● Problem to solve
List, from the lines below, each one with "tissue" in it.

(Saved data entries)
<<<<

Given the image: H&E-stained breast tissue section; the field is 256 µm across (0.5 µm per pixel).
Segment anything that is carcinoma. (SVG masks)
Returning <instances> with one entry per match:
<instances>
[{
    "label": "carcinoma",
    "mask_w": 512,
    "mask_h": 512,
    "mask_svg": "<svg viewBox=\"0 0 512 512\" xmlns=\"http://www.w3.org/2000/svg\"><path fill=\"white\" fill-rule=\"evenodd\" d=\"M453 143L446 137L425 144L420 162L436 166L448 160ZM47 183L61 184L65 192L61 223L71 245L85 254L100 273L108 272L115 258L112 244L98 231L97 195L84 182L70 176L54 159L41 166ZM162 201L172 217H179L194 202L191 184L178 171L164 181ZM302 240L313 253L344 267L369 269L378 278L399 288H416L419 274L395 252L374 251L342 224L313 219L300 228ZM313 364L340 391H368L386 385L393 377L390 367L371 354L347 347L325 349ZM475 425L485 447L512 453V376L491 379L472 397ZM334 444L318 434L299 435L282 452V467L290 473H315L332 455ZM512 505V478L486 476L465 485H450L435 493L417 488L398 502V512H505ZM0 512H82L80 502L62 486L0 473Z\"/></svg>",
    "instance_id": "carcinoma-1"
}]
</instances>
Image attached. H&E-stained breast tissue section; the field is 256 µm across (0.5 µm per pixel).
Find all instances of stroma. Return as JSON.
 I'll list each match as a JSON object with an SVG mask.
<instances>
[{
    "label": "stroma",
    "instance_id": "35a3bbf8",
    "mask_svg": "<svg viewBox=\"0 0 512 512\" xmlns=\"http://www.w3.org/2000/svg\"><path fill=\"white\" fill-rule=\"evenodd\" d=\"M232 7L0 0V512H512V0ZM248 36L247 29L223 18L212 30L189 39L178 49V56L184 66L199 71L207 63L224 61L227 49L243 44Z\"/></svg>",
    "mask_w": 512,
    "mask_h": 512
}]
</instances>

>>>>

● Task result
Given the image: H&E-stained breast tissue section; the field is 256 µm across (0.5 µm per pixel).
Image attached. H&E-stained breast tissue section; the field is 256 µm across (0.5 µm per pixel).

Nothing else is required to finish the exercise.